Try it: Word for word, repeat each entry that follows.

Difference listings:
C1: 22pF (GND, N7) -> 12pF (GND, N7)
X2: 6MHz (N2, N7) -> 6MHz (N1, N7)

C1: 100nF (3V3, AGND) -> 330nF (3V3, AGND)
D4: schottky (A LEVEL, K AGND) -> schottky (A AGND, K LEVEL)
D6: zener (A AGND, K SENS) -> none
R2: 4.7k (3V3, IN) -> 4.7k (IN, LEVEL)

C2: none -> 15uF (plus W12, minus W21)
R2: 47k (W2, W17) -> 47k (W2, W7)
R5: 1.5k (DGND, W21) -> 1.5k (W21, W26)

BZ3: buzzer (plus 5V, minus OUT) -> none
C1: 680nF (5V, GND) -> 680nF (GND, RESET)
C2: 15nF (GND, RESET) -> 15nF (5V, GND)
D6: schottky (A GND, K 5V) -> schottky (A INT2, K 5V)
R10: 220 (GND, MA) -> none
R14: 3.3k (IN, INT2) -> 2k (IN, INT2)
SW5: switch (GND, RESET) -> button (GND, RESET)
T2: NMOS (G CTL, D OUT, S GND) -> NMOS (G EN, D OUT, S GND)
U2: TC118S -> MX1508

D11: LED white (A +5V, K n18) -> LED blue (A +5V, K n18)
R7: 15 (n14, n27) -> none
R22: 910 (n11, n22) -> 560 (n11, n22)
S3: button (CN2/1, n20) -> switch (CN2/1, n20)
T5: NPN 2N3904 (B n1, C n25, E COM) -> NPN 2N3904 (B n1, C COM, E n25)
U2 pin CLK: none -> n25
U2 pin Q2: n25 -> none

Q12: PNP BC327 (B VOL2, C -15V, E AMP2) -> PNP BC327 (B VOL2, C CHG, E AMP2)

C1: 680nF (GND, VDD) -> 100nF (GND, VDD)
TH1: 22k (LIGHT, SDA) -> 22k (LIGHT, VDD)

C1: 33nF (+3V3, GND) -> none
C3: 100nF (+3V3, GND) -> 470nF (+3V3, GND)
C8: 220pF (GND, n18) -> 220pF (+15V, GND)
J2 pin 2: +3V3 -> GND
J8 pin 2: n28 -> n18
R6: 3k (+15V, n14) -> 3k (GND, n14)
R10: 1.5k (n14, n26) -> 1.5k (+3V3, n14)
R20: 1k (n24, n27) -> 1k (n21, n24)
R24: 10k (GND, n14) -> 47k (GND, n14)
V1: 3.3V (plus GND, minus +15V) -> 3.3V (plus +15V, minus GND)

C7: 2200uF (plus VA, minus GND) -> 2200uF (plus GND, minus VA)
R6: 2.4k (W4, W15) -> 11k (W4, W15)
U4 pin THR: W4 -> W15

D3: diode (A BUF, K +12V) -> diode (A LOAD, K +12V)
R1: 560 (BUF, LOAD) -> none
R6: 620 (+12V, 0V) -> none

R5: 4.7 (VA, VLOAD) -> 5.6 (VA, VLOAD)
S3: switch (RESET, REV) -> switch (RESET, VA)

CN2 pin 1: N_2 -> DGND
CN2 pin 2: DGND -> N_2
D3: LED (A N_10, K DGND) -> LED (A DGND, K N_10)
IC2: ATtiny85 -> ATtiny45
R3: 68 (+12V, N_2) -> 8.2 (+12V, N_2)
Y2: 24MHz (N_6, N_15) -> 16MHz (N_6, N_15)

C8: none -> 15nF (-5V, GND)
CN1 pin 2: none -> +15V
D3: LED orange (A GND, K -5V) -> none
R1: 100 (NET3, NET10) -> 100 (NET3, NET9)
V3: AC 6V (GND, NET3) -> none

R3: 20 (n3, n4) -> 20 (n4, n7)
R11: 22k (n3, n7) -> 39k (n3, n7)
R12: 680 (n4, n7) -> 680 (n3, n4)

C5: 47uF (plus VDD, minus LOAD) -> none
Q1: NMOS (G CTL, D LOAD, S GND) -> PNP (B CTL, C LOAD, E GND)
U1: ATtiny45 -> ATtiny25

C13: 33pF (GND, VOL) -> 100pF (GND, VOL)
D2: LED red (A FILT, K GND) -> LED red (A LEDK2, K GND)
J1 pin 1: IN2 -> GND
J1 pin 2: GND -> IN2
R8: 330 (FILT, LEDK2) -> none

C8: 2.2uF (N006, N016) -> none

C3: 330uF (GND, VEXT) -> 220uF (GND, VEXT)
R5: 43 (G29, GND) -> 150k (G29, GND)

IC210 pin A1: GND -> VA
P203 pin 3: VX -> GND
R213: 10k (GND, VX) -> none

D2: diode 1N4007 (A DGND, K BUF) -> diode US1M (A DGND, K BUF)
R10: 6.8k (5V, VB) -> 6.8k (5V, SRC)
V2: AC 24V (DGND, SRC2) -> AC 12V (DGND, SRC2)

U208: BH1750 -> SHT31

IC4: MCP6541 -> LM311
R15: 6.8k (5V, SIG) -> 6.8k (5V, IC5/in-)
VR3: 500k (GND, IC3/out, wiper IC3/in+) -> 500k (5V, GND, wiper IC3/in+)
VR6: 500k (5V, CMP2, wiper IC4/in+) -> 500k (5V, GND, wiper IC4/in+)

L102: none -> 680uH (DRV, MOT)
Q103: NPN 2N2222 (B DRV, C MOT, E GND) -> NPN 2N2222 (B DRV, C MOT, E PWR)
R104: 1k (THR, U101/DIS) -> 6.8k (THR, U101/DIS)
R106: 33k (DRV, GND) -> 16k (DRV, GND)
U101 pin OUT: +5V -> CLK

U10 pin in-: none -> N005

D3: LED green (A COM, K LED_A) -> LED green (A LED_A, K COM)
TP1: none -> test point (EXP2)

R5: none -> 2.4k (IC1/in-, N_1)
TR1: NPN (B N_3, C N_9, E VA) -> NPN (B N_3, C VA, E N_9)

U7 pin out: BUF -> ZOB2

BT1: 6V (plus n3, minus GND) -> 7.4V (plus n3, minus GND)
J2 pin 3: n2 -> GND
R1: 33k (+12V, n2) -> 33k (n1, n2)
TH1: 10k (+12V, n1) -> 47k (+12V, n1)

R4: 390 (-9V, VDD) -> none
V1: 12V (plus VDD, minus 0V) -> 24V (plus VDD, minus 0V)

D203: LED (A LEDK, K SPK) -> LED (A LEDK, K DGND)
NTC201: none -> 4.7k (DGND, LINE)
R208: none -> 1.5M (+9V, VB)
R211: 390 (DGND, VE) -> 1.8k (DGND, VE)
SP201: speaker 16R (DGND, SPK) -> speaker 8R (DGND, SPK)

Exercise solution:
C1: 22pF (GND, N7) -> 12pF (GND, N7)
X2: 6MHz (N2, N7) -> 6MHz (N1, N7)

C1: 100nF (3V3, AGND) -> 330nF (3V3, AGND)
D4: schottky (A LEVEL, K AGND) -> schottky (A AGND, K LEVEL)
D6: zener (A AGND, K SENS) -> none
R2: 4.7k (3V3, IN) -> 4.7k (IN, LEVEL)

C2: none -> 15uF (plus W12, minus W21)
R2: 47k (W2, W17) -> 47k (W2, W7)
R5: 1.5k (DGND, W21) -> 1.5k (W21, W26)

BZ3: buzzer (plus 5V, minus OUT) -> none
C1: 680nF (5V, GND) -> 680nF (GND, RESET)
C2: 15nF (GND, RESET) -> 15nF (5V, GND)
D6: schottky (A GND, K 5V) -> schottky (A INT2, K 5V)
R10: 220 (GND, MA) -> none
R14: 3.3k (IN, INT2) -> 2k (IN, INT2)
SW5: switch (GND, RESET) -> button (GND, RESET)
T2: NMOS (G CTL, D OUT, S GND) -> NMOS (G EN, D OUT, S GND)
U2: TC118S -> MX1508

D11: LED white (A +5V, K n18) -> LED blue (A +5V, K n18)
R7: 15 (n14, n27) -> none
R22: 910 (n11, n22) -> 560 (n11, n22)
S3: button (CN2/1, n20) -> switch (CN2/1, n20)
T5: NPN 2N3904 (B n1, C n25, E COM) -> NPN 2N3904 (B n1, C COM, E n25)
U2 pin CLK: none -> n25
U2 pin Q2: n25 -> none

Q12: PNP BC327 (B VOL2, C -15V, E AMP2) -> PNP BC327 (B VOL2, C CHG, E AMP2)

C1: 680nF (GND, VDD) -> 100nF (GND, VDD)
TH1: 22k (LIGHT, SDA) -> 22k (LIGHT, VDD)

C1: 33nF (+3V3, GND) -> none
C3: 100nF (+3V3, GND) -> 470nF (+3V3, GND)
C8: 220pF (GND, n18) -> 220pF (+15V, GND)
J2 pin 2: +3V3 -> GND
J8 pin 2: n28 -> n18
R6: 3k (+15V, n14) -> 3k (GND, n14)
R10: 1.5k (n14, n26) -> 1.5k (+3V3, n14)
R20: 1k (n24, n27) -> 1k (n21, n24)
R24: 10k (GND, n14) -> 47k (GND, n14)
V1: 3.3V (plus GND, minus +15V) -> 3.3V (plus +15V, minus GND)

C7: 2200uF (plus VA, minus GND) -> 2200uF (plus GND, minus VA)
R6: 2.4k (W4, W15) -> 11k (W4, W15)
U4 pin THR: W4 -> W15

D3: diode (A BUF, K +12V) -> diode (A LOAD, K +12V)
R1: 560 (BUF, LOAD) -> none
R6: 620 (+12V, 0V) -> none

R5: 4.7 (VA, VLOAD) -> 5.6 (VA, VLOAD)
S3: switch (RESET, REV) -> switch (RESET, VA)

CN2 pin 1: N_2 -> DGND
CN2 pin 2: DGND -> N_2
D3: LED (A N_10, K DGND) -> LED (A DGND, K N_10)
IC2: ATtiny85 -> ATtiny45
R3: 68 (+12V, N_2) -> 8.2 (+12V, N_2)
Y2: 24MHz (N_6, N_15) -> 16MHz (N_6, N_15)

C8: none -> 15nF (-5V, GND)
CN1 pin 2: none -> +15V
D3: LED orange (A GND, K -5V) -> none
R1: 100 (NET3, NET10) -> 100 (NET3, NET9)
V3: AC 6V (GND, NET3) -> none

R3: 20 (n3, n4) -> 20 (n4, n7)
R11: 22k (n3, n7) -> 39k (n3, n7)
R12: 680 (n4, n7) -> 680 (n3, n4)

C5: 47uF (plus VDD, minus LOAD) -> none
Q1: NMOS (G CTL, D LOAD, S GND) -> PNP (B CTL, C LOAD, E GND)
U1: ATtiny45 -> ATtiny25

C13: 33pF (GND, VOL) -> 100pF (GND, VOL)
D2: LED red (A FILT, K GND) -> LED red (A LEDK2, K GND)
J1 pin 1: IN2 -> GND
J1 pin 2: GND -> IN2
R8: 330 (FILT, LEDK2) -> none

C8: 2.2uF (N006, N016) -> none

C3: 330uF (GND, VEXT) -> 220uF (GND, VEXT)
R5: 43 (G29, GND) -> 150k (G29, GND)

IC210 pin A1: GND -> VA
P203 pin 3: VX -> GND
R213: 10k (GND, VX) -> none

D2: diode 1N4007 (A DGND, K BUF) -> diode US1M (A DGND, K BUF)
R10: 6.8k (5V, VB) -> 6.8k (5V, SRC)
V2: AC 24V (DGND, SRC2) -> AC 12V (DGND, SRC2)

U208: BH1750 -> SHT31

IC4: MCP6541 -> LM311
R15: 6.8k (5V, SIG) -> 6.8k (5V, IC5/in-)
VR3: 500k (GND, IC3/out, wiper IC3/in+) -> 500k (5V, GND, wiper IC3/in+)
VR6: 500k (5V, CMP2, wiper IC4/in+) -> 500k (5V, GND, wiper IC4/in+)

L102: none -> 680uH (DRV, MOT)
Q103: NPN 2N2222 (B DRV, C MOT, E GND) -> NPN 2N2222 (B DRV, C MOT, E PWR)
R104: 1k (THR, U101/DIS) -> 6.8k (THR, U101/DIS)
R106: 33k (DRV, GND) -> 16k (DRV, GND)
U101 pin OUT: +5V -> CLK

U10 pin in-: none -> N005

D3: LED green (A COM, K LED_A) -> LED green (A LED_A, K COM)
TP1: none -> test point (EXP2)

R5: none -> 2.4k (IC1/in-, N_1)
TR1: NPN (B N_3, C N_9, E VA) -> NPN (B N_3, C VA, E N_9)

U7 pin out: BUF -> ZOB2

BT1: 6V (plus n3, minus GND) -> 7.4V (plus n3, minus GND)
J2 pin 3: n2 -> GND
R1: 33k (+12V, n2) -> 33k (n1, n2)
TH1: 10k (+12V, n1) -> 47k (+12V, n1)

R4: 390 (-9V, VDD) -> none
V1: 12V (plus VDD, minus 0V) -> 24V (plus VDD, minus 0V)

D203: LED (A LEDK, K SPK) -> LED (A LEDK, K DGND)
NTC201: none -> 4.7k (DGND, LINE)
R208: none -> 1.5M (+9V, VB)
R211: 390 (DGND, VE) -> 1.8k (DGND, VE)
SP201: speaker 16R (DGND, SPK) -> speaker 8R (DGND, SPK)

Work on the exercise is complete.